Supplied material START
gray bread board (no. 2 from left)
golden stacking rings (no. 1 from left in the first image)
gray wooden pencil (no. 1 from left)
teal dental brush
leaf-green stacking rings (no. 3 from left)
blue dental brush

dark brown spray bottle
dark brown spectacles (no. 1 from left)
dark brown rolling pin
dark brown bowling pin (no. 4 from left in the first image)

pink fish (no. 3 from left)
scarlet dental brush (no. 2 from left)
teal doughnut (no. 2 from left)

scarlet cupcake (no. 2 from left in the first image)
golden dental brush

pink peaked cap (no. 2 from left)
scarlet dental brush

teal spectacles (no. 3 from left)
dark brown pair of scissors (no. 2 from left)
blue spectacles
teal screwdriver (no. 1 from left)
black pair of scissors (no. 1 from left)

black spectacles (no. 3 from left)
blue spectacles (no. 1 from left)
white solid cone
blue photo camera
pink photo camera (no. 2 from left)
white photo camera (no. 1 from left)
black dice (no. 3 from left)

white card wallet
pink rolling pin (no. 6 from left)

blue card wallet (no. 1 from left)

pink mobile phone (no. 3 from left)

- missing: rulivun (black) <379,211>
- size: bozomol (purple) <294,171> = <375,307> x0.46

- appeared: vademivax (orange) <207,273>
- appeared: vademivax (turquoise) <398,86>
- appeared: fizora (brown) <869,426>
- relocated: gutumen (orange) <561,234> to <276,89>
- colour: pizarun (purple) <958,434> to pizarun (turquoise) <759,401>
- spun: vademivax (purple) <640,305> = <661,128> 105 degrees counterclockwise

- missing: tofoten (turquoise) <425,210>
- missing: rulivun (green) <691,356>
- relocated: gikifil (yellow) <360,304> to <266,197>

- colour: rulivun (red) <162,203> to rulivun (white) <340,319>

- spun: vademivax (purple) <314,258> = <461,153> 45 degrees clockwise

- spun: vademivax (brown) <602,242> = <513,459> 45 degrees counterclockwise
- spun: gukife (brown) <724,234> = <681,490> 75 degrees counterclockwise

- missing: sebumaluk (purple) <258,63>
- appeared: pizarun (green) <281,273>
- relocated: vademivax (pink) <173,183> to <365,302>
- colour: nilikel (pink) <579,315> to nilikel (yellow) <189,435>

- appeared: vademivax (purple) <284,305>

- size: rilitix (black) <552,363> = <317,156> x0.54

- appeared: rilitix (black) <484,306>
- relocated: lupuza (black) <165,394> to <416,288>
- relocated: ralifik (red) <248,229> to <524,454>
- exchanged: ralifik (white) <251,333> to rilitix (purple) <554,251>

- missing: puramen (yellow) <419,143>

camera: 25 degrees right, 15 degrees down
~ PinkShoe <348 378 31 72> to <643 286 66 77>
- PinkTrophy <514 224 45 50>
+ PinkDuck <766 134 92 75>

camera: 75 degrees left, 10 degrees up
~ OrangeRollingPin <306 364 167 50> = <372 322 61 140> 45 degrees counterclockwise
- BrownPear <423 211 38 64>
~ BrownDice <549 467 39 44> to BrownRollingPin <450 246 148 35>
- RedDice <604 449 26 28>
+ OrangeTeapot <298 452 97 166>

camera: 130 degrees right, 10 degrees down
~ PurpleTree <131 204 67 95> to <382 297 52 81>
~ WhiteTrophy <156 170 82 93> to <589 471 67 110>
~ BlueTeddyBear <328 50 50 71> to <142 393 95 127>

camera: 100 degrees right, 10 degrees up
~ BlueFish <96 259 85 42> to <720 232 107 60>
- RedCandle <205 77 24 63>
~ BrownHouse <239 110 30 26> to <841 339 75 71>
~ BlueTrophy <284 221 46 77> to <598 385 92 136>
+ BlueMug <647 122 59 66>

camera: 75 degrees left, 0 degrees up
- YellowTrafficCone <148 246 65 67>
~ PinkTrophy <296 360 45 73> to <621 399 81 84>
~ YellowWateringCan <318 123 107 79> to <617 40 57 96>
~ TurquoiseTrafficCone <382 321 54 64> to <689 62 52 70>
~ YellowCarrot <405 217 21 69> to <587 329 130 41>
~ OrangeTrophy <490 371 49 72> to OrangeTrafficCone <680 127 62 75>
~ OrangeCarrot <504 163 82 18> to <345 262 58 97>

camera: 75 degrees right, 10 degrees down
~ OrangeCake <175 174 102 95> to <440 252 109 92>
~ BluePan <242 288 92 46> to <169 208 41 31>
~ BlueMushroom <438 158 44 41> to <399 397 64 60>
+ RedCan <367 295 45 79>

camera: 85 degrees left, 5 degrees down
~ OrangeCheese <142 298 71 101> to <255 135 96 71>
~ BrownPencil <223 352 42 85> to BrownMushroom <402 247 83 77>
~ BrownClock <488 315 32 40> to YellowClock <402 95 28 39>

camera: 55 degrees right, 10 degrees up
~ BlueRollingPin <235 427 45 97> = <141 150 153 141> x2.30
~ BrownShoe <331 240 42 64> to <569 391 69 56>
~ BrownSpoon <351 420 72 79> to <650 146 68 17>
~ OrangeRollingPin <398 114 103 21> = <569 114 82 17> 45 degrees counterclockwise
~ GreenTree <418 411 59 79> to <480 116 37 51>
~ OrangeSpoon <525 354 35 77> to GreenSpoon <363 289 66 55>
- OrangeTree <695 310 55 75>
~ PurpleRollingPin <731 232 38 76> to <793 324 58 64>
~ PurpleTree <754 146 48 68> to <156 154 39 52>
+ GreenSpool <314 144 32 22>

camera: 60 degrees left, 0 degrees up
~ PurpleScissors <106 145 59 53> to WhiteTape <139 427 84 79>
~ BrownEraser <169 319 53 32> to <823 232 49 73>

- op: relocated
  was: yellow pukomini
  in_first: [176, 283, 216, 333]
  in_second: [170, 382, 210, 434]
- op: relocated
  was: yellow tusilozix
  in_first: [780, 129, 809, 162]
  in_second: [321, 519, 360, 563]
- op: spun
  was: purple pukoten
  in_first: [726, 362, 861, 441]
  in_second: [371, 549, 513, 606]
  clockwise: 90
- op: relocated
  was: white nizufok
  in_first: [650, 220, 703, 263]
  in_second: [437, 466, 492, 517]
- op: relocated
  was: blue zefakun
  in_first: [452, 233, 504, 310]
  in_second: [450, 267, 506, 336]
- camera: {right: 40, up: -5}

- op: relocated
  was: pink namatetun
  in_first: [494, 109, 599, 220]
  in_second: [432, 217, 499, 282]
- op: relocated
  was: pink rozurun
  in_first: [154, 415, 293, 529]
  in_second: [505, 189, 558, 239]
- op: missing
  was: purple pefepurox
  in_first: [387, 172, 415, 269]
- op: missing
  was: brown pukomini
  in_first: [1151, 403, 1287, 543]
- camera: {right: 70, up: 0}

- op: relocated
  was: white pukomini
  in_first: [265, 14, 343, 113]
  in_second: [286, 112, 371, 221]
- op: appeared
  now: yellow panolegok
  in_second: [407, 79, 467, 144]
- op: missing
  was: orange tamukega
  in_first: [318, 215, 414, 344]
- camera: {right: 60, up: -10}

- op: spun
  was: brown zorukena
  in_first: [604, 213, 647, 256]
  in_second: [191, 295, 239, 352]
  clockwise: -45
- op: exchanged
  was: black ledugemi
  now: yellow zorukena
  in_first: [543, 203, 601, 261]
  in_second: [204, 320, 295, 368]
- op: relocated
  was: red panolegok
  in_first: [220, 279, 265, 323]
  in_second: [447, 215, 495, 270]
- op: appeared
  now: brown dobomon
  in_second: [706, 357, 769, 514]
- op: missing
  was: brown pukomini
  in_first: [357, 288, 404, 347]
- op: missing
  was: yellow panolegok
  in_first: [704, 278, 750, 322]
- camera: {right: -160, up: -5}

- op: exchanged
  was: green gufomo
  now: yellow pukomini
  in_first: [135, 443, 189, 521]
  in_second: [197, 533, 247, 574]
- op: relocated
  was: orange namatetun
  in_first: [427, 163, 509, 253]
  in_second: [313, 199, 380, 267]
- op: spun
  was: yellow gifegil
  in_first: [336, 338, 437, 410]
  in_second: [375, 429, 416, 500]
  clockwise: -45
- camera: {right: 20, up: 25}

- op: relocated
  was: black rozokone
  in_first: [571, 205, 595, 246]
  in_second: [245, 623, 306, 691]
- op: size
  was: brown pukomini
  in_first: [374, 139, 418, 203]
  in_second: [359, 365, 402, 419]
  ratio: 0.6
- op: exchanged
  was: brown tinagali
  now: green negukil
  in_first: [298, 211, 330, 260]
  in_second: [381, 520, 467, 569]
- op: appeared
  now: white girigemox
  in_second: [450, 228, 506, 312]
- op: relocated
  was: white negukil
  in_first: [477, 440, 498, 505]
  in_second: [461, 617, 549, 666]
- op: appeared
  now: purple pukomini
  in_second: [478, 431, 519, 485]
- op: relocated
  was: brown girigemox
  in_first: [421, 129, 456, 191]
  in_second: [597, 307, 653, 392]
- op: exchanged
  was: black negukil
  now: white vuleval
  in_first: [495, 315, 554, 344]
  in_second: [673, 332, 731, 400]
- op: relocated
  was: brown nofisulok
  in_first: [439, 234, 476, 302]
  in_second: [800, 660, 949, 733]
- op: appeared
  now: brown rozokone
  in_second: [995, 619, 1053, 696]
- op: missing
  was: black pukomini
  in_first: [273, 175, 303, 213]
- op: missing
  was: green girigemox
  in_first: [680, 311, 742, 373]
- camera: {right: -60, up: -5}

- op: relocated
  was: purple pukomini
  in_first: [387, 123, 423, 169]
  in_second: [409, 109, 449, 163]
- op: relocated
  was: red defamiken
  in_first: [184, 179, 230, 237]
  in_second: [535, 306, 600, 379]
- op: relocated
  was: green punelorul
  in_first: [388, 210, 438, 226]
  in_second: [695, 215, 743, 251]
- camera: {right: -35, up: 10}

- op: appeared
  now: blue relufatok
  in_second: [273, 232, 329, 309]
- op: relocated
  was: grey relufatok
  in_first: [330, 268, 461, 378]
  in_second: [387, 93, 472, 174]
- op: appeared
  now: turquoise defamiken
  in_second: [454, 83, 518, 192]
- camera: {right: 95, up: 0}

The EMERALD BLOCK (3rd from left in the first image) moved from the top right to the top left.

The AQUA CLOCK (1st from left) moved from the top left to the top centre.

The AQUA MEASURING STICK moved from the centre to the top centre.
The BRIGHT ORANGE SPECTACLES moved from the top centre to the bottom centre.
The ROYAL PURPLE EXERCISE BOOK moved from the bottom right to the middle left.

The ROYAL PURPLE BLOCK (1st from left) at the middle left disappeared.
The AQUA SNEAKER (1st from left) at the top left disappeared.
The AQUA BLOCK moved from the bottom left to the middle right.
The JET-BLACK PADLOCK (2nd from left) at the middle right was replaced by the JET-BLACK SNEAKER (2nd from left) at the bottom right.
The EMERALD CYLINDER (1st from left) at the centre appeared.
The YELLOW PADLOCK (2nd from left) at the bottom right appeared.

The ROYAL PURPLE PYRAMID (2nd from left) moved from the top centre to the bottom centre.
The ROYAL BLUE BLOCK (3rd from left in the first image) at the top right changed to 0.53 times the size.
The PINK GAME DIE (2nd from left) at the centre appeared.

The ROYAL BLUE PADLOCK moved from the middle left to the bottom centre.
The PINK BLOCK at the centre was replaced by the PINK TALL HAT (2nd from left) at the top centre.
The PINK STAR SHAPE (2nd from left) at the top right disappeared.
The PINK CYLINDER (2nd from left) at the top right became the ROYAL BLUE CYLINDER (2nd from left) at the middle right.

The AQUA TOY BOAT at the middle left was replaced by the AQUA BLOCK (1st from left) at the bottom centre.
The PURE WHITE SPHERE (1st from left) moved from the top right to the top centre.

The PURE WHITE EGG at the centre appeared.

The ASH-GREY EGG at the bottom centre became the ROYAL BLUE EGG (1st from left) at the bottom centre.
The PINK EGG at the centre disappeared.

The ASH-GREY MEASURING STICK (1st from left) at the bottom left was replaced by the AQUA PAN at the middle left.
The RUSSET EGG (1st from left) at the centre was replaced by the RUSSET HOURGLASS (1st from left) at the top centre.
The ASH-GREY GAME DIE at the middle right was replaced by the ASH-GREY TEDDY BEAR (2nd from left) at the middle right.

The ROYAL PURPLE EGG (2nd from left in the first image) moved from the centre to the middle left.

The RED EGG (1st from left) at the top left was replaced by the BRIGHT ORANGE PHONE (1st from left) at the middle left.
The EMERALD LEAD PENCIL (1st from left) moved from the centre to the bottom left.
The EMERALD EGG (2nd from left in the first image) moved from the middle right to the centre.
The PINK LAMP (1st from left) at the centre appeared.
Supplied material END
**Your instructions**
All lines that hold the word "gray" should be copied from the data.

**Problem solution**
gray bread board (no. 2 from left)
gray wooden pencil (no. 1 from left)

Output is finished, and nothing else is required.